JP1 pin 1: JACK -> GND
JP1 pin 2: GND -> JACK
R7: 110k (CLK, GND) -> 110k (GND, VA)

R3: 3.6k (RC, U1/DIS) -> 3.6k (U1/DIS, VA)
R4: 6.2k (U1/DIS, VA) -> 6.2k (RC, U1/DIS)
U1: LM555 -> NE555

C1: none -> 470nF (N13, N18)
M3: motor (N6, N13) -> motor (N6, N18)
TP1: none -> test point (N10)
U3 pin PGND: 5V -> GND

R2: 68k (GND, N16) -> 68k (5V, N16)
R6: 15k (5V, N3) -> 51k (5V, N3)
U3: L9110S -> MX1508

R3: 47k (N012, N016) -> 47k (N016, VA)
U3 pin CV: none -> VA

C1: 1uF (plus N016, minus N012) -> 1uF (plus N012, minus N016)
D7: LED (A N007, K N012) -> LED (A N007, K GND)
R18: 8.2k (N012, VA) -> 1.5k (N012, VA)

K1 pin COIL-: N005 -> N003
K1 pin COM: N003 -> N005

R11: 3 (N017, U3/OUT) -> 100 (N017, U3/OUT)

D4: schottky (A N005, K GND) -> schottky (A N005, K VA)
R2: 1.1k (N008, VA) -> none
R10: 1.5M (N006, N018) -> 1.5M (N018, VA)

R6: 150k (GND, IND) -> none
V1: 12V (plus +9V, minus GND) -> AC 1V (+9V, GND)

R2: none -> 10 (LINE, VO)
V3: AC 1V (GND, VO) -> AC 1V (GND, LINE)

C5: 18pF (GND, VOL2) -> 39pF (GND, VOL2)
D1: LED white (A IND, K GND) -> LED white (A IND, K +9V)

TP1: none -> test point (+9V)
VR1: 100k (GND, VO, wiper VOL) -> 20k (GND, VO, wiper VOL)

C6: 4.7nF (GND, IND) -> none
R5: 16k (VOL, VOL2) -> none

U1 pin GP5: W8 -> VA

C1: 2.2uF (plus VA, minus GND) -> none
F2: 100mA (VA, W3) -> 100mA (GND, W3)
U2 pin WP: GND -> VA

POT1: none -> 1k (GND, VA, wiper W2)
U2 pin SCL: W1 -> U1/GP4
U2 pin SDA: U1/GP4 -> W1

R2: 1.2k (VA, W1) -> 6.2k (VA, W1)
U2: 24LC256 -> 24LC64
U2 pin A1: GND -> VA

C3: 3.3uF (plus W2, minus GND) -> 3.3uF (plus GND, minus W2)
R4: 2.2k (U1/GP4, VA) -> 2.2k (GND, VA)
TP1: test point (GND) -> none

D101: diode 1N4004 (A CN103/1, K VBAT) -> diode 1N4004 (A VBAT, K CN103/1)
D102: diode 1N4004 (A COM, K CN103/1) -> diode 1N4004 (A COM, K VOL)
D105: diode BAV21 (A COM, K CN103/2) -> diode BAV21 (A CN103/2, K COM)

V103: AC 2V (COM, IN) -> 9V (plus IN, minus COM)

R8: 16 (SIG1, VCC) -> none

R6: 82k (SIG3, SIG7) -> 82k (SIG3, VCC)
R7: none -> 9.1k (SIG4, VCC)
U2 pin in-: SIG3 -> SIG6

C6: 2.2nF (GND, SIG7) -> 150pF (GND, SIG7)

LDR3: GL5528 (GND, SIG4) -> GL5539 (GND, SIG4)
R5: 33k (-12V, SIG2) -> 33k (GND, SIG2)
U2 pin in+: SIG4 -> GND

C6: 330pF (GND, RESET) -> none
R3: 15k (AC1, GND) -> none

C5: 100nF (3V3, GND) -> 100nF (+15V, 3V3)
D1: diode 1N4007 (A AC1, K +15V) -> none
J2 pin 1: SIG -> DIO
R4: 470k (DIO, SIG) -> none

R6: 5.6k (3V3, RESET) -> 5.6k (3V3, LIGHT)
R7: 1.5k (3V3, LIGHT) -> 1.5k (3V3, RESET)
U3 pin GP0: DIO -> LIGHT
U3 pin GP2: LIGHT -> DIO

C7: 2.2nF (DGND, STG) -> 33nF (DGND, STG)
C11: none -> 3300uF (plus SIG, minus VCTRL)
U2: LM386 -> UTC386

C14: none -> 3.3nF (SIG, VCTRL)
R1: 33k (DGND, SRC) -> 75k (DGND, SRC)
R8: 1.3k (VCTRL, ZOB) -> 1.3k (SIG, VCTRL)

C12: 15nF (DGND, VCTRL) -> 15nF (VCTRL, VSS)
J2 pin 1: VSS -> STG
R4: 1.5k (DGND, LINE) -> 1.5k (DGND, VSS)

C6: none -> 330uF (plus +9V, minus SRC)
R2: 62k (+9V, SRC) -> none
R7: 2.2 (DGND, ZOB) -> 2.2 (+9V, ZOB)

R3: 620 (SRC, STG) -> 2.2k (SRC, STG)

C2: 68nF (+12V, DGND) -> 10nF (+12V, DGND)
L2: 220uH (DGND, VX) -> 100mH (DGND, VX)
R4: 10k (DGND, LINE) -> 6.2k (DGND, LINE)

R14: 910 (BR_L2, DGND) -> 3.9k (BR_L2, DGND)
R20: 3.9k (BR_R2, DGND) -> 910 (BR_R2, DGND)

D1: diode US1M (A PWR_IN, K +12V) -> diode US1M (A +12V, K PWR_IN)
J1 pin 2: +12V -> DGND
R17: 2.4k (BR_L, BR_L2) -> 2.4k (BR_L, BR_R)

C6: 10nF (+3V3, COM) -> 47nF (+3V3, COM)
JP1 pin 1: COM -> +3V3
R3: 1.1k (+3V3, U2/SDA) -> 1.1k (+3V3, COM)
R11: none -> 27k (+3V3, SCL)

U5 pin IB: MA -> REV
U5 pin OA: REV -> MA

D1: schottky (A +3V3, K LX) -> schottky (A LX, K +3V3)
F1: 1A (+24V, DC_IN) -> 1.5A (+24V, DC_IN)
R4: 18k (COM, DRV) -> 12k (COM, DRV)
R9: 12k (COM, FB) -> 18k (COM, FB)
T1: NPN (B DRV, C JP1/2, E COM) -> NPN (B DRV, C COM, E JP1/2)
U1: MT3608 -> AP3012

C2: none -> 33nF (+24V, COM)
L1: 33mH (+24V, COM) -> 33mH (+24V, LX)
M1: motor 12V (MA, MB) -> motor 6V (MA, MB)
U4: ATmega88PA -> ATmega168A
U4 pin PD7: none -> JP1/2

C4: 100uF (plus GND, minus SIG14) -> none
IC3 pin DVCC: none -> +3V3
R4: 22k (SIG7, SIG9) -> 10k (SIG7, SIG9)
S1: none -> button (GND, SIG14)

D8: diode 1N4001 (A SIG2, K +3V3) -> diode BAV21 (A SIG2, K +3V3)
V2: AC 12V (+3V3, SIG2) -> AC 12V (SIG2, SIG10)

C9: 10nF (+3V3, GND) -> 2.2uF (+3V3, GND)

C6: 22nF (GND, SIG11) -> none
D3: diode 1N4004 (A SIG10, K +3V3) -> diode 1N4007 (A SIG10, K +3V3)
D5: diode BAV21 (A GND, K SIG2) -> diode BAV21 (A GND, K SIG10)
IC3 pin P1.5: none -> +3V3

» THE PROBLEM: Taking the records as a whole, report how many of their lines include the word "VCTRL". Nothing but the number is wanted.

» TASK ANSWER: 4